#### RAW DATA

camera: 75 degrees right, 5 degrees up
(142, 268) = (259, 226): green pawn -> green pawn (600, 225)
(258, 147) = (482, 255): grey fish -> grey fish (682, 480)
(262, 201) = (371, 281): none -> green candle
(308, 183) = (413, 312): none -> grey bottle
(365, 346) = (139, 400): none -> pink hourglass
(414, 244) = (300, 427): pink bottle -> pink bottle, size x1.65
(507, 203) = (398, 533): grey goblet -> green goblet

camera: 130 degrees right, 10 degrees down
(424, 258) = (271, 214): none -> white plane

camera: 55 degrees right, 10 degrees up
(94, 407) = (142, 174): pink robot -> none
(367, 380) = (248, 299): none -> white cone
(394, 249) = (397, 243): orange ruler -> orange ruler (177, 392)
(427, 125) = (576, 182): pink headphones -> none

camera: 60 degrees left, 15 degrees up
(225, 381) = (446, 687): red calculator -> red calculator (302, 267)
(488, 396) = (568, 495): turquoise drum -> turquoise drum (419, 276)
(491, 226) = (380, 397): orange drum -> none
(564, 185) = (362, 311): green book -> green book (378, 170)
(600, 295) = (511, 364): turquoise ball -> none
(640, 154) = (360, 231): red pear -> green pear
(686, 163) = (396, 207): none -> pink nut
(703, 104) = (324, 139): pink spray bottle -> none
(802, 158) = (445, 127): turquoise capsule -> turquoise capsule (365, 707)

########

> WORK REQUIRED: Within the material above, the line with "(262, 201) = (371, 281): none -> green candle" opens the range and the line with "(507, 203) = (398, 533): grey" closes it; reproduce that range word for word.

> RESPONSE AREA:
(262, 201) = (371, 281): none -> green candle
(308, 183) = (413, 312): none -> grey bottle
(365, 346) = (139, 400): none -> pink hourglass
(414, 244) = (300, 427): pink bottle -> pink bottle, size x1.65
(507, 203) = (398, 533): grey goblet -> green goblet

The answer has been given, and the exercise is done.